## DATA PROVIDED
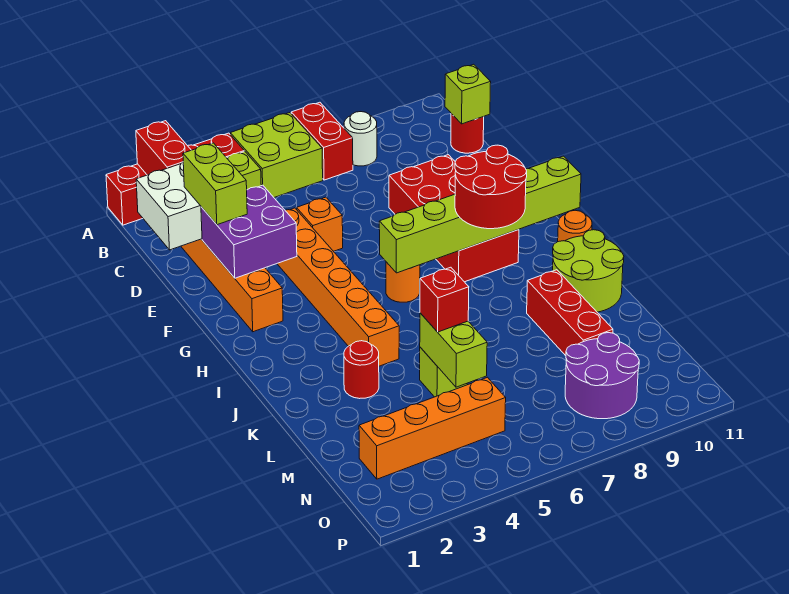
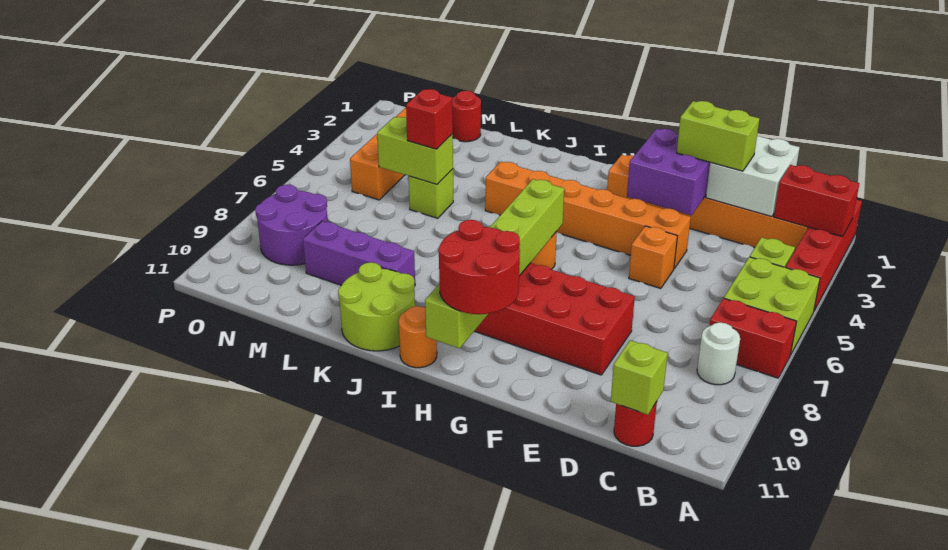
red round brick H8:I9 level 3 -> red round brick G10:H11 level 3
red round brick K3 level 1 -> red round brick M1 level 1
red brick K9:M9 level 1 -> purple brick K9:M9 level 1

## TRY IT
Keep the pictures out of the copy and write out the data exactly as it stands.

## WRITTEN REPLY
red round brick H8:I9 level 3 -> red round brick G10:H11 level 3
red round brick K3 level 1 -> red round brick M1 level 1
red brick K9:M9 level 1 -> purple brick K9:M9 level 1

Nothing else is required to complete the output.